Work instructions » Return a copy of every line in the records that includes the word "moved".

== Source information ==

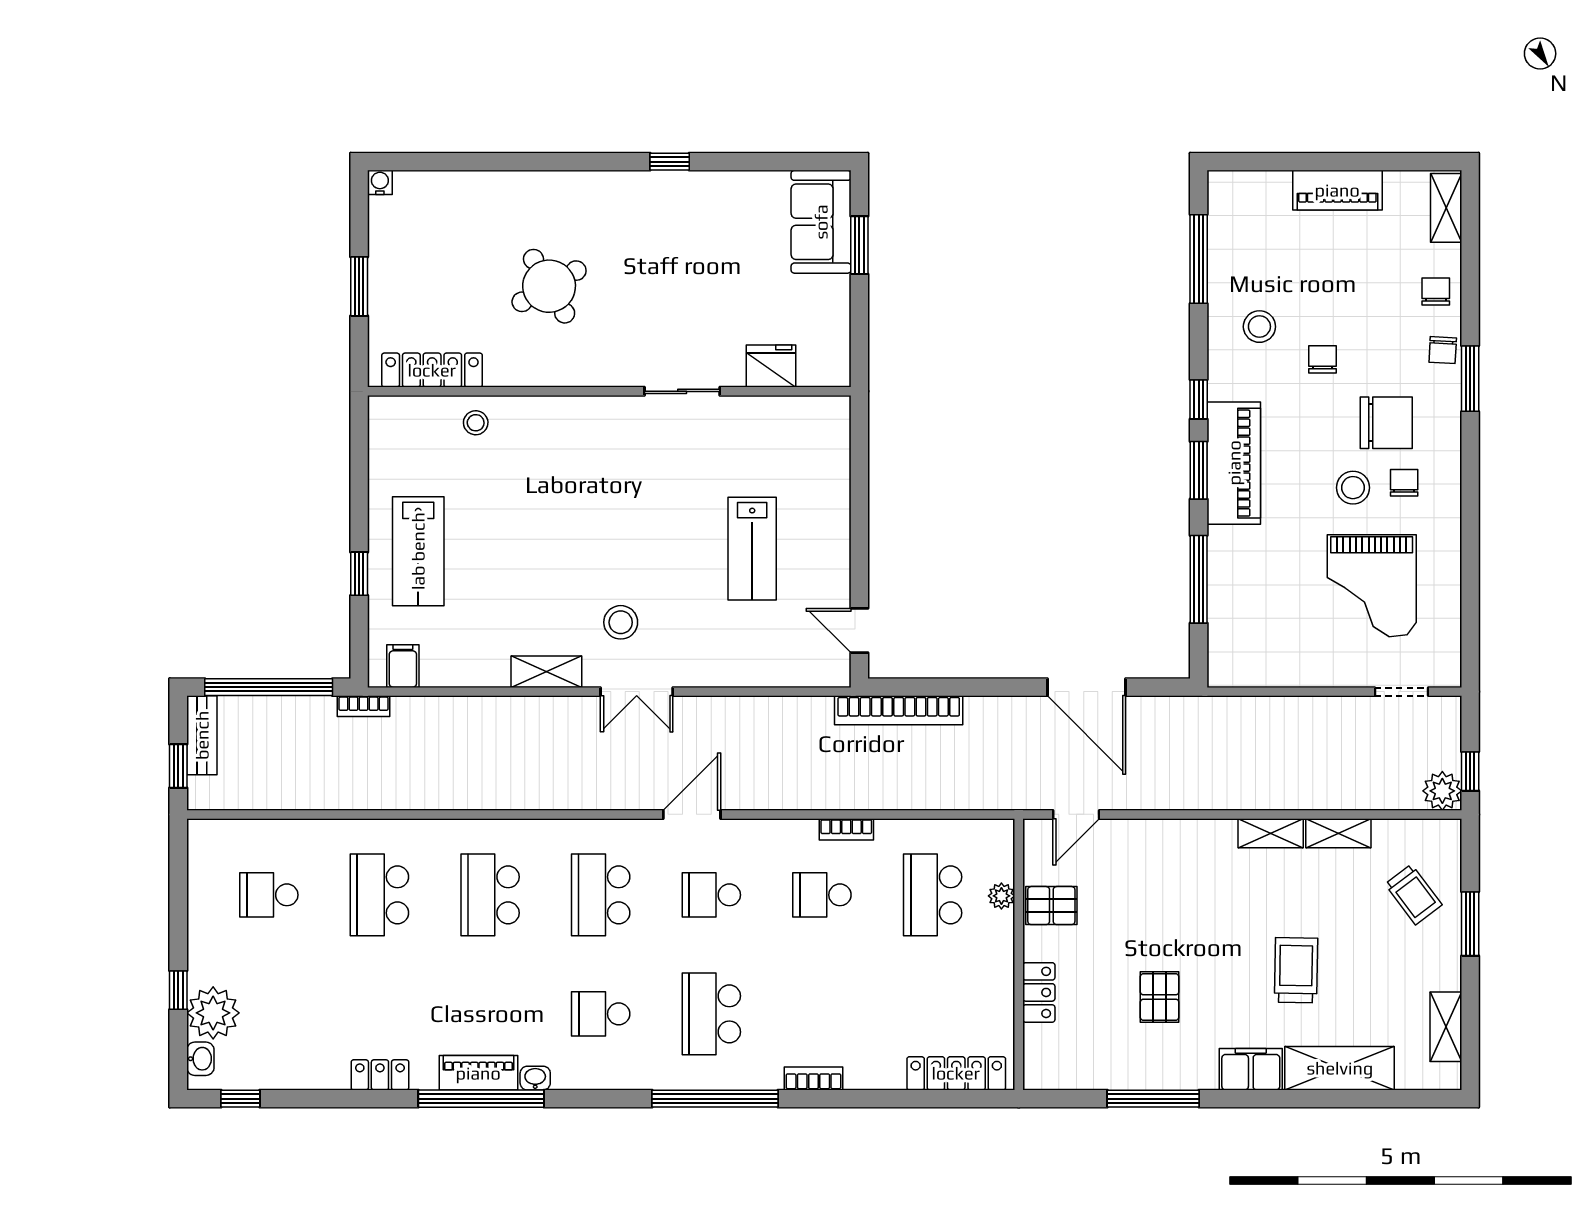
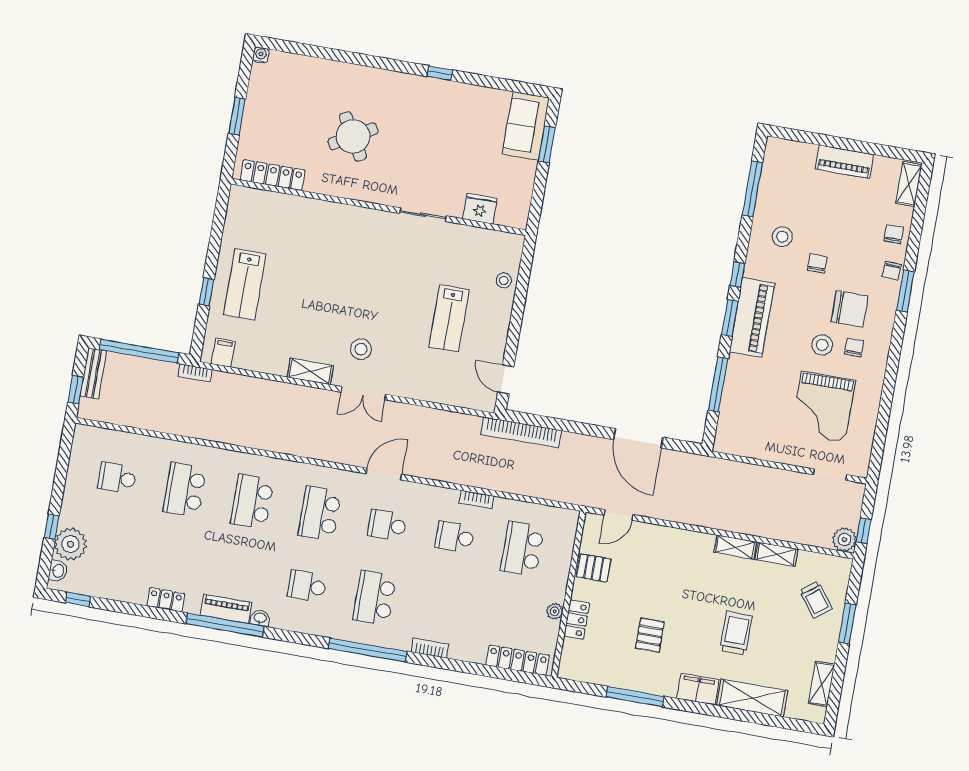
stool: (476, 423) -> (504, 280), moved
plant: (1001, 896) -> (555, 611), moved

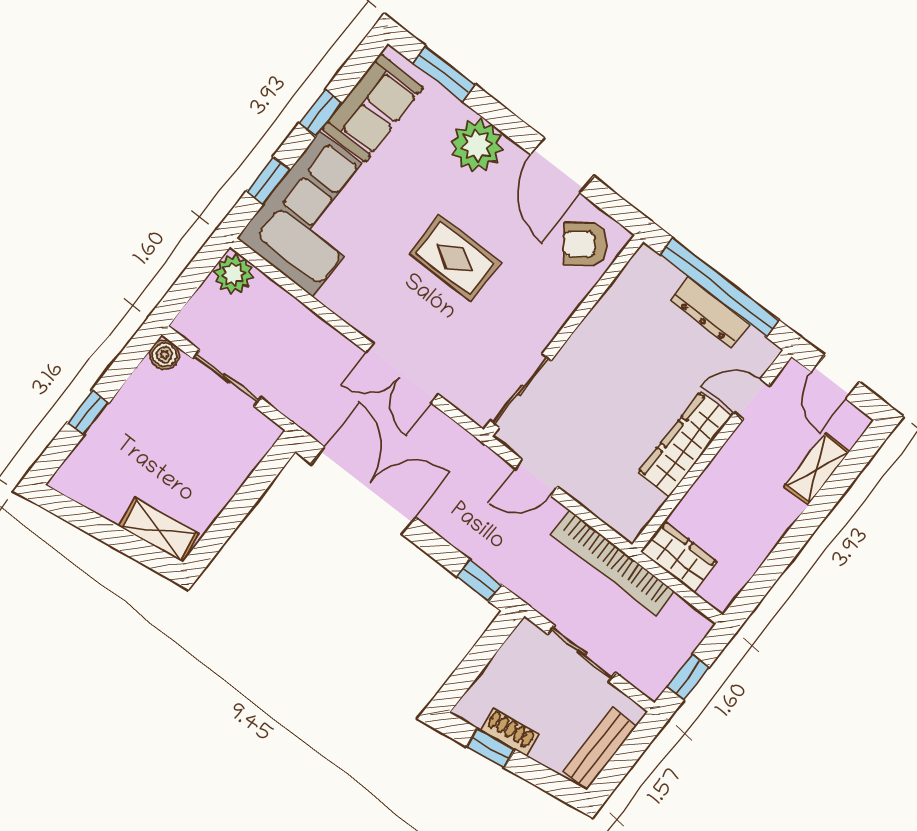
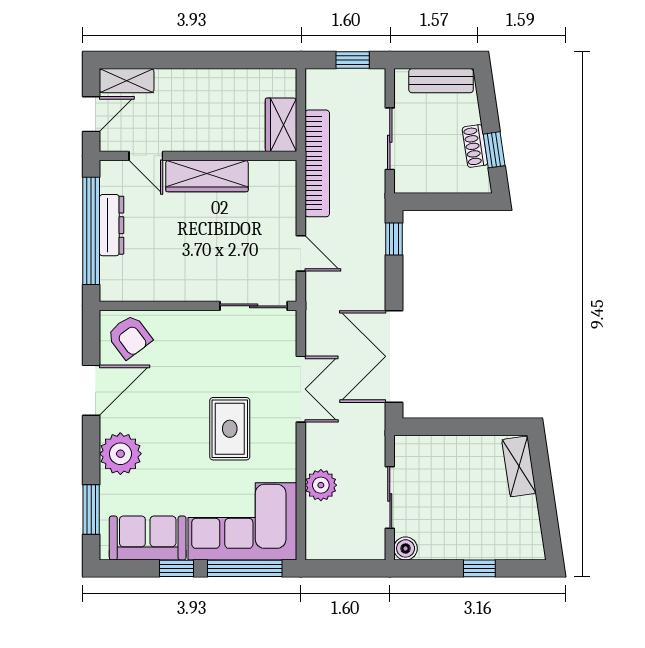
window: (268, 180) -> (245, 568), width x2.17
rug: (455, 258) -> (230, 429), moved
plant: (234, 274) -> (321, 485), moved
shelving: (817, 469) -> (127, 81), moved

===

Answer to this exercise »
stool: (476, 423) -> (504, 280), moved
plant: (1001, 896) -> (555, 611), moved
rug: (455, 258) -> (230, 429), moved
plant: (234, 274) -> (321, 485), moved
shelving: (817, 469) -> (127, 81), moved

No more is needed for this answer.